Aim of the exercise: Look through the data below and extract, unchanged, the lines from the one that contains "yellow button [453,520,521,579] -> none" to the one that contains "grey tree [385,282,426,329]", both included.

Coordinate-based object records

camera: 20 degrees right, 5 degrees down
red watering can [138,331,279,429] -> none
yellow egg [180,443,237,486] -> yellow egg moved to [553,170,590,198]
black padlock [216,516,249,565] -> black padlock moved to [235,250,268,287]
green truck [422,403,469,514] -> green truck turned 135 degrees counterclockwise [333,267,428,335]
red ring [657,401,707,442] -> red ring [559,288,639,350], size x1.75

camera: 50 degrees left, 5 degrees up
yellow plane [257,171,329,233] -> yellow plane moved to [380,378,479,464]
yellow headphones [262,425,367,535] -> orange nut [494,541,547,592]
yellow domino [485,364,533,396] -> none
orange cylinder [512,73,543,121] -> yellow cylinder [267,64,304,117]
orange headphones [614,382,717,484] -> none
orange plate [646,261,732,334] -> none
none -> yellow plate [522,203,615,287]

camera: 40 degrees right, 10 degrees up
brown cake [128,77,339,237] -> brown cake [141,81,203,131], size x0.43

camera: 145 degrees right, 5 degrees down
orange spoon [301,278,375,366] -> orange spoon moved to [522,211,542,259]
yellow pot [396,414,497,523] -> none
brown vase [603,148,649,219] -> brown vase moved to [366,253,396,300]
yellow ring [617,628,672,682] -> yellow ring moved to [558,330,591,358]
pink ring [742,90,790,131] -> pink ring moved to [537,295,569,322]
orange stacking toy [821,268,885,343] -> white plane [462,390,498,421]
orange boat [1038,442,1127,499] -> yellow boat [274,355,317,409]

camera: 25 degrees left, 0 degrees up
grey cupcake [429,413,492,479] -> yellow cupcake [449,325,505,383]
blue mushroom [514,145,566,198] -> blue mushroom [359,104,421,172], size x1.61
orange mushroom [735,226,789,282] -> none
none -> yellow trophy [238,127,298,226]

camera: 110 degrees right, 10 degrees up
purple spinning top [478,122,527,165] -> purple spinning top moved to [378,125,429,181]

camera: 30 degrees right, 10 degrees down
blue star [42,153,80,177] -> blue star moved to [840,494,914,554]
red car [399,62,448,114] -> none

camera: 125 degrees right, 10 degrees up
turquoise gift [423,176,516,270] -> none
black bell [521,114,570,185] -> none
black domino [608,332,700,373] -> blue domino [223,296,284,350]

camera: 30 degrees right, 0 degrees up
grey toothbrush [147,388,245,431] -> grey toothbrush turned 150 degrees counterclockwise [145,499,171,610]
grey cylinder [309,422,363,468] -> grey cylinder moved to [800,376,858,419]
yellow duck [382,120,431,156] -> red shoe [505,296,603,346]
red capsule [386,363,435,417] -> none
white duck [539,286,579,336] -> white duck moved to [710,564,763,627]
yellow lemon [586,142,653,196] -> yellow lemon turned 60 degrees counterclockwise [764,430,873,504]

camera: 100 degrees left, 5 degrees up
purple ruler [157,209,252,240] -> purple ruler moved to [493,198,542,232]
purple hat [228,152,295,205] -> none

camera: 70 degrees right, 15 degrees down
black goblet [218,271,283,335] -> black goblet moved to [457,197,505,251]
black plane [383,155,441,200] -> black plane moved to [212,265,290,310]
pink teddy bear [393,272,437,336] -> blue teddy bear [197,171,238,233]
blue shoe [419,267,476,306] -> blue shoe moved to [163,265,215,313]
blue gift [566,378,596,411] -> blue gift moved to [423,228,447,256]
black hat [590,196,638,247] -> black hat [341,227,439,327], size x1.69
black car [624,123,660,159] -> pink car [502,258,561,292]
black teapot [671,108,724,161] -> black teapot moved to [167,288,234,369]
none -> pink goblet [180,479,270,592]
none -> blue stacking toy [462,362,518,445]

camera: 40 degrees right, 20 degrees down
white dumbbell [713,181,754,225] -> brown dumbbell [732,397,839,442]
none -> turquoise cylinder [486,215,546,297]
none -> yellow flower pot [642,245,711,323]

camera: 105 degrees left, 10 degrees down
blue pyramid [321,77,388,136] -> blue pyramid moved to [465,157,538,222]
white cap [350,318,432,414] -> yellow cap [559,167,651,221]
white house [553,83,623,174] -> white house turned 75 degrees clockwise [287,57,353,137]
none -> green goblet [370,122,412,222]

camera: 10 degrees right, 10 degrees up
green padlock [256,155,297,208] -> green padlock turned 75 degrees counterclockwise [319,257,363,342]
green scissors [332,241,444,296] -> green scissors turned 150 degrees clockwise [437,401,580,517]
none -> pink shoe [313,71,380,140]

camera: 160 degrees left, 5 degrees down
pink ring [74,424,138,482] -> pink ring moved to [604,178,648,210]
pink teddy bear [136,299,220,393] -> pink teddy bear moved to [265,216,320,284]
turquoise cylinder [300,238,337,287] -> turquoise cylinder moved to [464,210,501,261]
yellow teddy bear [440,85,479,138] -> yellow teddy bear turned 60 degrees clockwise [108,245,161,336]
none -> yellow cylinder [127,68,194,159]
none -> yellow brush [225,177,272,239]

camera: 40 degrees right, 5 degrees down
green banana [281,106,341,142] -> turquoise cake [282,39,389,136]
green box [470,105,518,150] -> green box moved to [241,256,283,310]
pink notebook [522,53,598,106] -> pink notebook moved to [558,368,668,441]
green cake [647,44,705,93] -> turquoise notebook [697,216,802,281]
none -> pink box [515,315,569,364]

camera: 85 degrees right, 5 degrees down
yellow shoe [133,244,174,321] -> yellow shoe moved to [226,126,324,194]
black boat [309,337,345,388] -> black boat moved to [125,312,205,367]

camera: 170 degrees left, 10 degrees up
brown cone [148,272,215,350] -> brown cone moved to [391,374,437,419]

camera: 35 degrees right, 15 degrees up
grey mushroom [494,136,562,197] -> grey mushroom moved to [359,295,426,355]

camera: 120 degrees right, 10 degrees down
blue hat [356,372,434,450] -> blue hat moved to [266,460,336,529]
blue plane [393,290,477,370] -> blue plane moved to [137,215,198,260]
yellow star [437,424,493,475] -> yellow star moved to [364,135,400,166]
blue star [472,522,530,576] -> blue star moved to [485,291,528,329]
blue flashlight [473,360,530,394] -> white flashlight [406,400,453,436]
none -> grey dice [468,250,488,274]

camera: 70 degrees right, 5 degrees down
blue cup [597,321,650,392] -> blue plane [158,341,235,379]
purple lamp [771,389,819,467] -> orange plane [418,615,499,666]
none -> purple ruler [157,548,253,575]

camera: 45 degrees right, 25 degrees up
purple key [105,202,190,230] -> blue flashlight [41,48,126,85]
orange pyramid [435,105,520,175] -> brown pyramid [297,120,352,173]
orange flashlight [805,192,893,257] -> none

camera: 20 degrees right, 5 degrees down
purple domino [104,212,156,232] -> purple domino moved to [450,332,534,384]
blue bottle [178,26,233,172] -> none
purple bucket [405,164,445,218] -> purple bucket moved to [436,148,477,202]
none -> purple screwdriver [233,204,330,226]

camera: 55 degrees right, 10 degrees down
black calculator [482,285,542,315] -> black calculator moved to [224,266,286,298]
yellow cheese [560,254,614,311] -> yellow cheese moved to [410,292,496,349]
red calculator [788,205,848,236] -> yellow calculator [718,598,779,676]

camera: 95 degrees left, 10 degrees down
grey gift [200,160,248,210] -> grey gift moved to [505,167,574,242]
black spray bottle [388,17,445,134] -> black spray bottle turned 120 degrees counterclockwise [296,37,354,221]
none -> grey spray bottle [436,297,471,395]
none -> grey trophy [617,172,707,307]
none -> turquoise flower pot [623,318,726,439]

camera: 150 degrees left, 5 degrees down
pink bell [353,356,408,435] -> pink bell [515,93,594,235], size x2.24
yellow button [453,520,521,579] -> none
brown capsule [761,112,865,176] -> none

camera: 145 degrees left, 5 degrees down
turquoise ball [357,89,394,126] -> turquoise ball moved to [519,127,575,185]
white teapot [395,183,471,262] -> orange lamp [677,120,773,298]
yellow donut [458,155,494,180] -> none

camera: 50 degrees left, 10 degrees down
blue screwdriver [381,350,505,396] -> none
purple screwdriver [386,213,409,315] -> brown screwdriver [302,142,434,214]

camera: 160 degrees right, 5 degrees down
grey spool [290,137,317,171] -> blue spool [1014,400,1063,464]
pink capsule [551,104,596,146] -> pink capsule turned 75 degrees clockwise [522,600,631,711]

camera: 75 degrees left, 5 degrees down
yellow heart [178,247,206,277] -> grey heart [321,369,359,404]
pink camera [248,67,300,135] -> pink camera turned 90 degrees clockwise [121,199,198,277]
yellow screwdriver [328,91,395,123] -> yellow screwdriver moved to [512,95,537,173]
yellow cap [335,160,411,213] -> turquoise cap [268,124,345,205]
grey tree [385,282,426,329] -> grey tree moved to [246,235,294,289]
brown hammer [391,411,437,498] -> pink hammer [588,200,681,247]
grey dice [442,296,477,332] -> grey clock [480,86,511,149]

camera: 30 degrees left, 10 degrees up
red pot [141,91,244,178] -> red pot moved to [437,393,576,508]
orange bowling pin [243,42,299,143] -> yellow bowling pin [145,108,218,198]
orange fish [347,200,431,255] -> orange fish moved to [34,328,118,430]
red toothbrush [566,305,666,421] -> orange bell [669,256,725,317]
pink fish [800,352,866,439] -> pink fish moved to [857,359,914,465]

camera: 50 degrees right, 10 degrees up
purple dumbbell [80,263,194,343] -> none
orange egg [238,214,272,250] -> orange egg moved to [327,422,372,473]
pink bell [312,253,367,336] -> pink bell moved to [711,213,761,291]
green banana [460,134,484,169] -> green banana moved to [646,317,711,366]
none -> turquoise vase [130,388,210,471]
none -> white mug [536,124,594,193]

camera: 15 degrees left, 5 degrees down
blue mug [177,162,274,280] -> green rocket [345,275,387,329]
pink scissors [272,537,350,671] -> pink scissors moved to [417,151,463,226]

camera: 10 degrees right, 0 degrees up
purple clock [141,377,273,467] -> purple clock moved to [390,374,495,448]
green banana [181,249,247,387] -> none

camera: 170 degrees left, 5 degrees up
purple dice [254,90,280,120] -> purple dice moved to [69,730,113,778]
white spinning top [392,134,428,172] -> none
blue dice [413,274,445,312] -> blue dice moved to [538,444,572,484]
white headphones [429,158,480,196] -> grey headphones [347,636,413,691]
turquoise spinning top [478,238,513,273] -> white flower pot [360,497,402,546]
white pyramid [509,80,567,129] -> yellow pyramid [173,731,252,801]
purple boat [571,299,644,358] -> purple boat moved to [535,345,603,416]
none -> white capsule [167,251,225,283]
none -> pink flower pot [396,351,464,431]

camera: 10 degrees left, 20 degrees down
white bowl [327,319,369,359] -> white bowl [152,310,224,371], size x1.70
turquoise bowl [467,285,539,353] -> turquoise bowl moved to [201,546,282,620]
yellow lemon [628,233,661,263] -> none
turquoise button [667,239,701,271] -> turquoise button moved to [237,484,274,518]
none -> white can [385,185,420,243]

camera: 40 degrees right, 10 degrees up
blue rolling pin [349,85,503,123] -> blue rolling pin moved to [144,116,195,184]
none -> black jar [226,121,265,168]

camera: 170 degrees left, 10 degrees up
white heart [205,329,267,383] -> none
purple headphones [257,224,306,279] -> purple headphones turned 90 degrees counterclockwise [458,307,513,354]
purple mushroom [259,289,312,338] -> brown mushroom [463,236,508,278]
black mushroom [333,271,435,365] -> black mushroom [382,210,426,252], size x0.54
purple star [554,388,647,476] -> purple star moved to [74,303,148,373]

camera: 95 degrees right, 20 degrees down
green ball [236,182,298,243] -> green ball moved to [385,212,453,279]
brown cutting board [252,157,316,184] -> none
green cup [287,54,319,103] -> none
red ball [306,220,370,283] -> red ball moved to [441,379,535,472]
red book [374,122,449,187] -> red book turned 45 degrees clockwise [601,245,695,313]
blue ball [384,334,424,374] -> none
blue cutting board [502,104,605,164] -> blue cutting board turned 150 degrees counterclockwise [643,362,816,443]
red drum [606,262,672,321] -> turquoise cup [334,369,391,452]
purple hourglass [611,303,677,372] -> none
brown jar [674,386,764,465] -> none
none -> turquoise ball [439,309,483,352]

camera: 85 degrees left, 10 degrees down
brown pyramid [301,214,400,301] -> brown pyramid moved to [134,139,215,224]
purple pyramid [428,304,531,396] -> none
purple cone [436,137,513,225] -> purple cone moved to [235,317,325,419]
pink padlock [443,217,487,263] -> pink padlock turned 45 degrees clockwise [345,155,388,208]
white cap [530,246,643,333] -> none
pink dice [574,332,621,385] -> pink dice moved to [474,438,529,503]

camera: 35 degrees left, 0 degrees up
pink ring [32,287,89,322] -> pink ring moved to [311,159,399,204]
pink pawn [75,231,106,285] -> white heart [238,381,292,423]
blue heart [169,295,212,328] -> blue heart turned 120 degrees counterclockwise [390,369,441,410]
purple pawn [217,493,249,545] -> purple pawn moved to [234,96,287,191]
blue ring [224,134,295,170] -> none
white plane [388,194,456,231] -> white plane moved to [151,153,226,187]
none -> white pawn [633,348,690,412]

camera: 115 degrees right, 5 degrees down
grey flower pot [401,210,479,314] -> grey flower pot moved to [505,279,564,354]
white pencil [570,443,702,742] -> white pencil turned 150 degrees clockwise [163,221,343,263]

The completed task:
yellow button [453,520,521,579] -> none
brown capsule [761,112,865,176] -> none

camera: 145 degrees left, 5 degrees down
turquoise ball [357,89,394,126] -> turquoise ball moved to [519,127,575,185]
white teapot [395,183,471,262] -> orange lamp [677,120,773,298]
yellow donut [458,155,494,180] -> none

camera: 50 degrees left, 10 degrees down
blue screwdriver [381,350,505,396] -> none
purple screwdriver [386,213,409,315] -> brown screwdriver [302,142,434,214]

camera: 160 degrees right, 5 degrees down
grey spool [290,137,317,171] -> blue spool [1014,400,1063,464]
pink capsule [551,104,596,146] -> pink capsule turned 75 degrees clockwise [522,600,631,711]

camera: 75 degrees left, 5 degrees down
yellow heart [178,247,206,277] -> grey heart [321,369,359,404]
pink camera [248,67,300,135] -> pink camera turned 90 degrees clockwise [121,199,198,277]
yellow screwdriver [328,91,395,123] -> yellow screwdriver moved to [512,95,537,173]
yellow cap [335,160,411,213] -> turquoise cap [268,124,345,205]
grey tree [385,282,426,329] -> grey tree moved to [246,235,294,289]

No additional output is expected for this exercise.